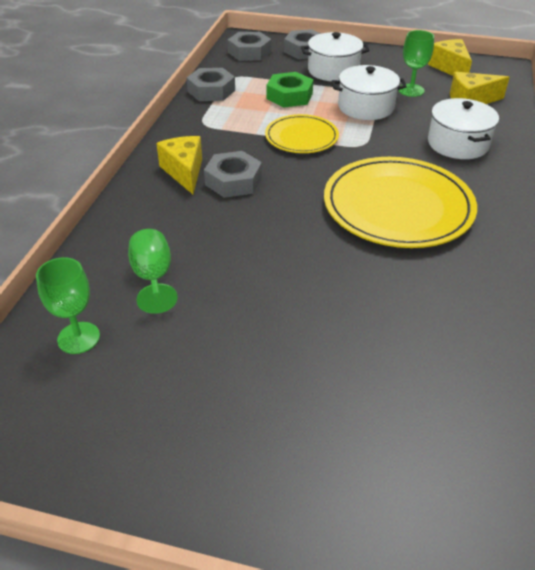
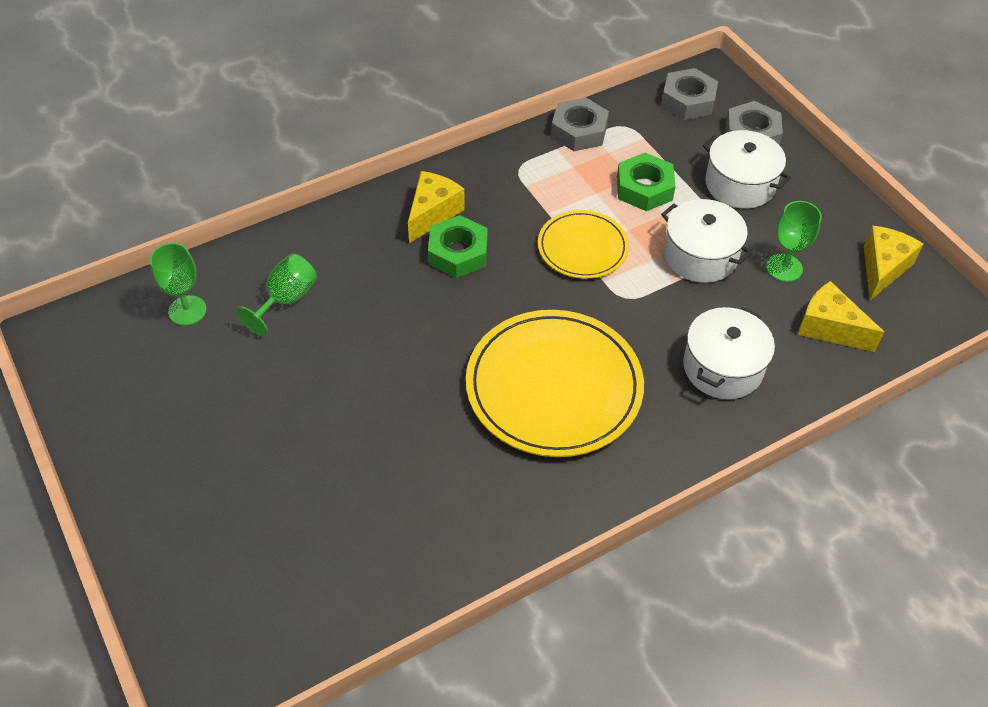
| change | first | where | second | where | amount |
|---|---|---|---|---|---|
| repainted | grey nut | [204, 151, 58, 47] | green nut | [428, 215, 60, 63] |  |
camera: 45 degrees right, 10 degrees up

> Problem statement
Return the data exactly. Pictures stay out.

> Written response
| change | first | where | second | where | amount |
|---|---|---|---|---|---|
| repainted | grey nut | [204, 151, 58, 47] | green nut | [428, 215, 60, 63] |  |
camera: 45 degrees right, 10 degrees up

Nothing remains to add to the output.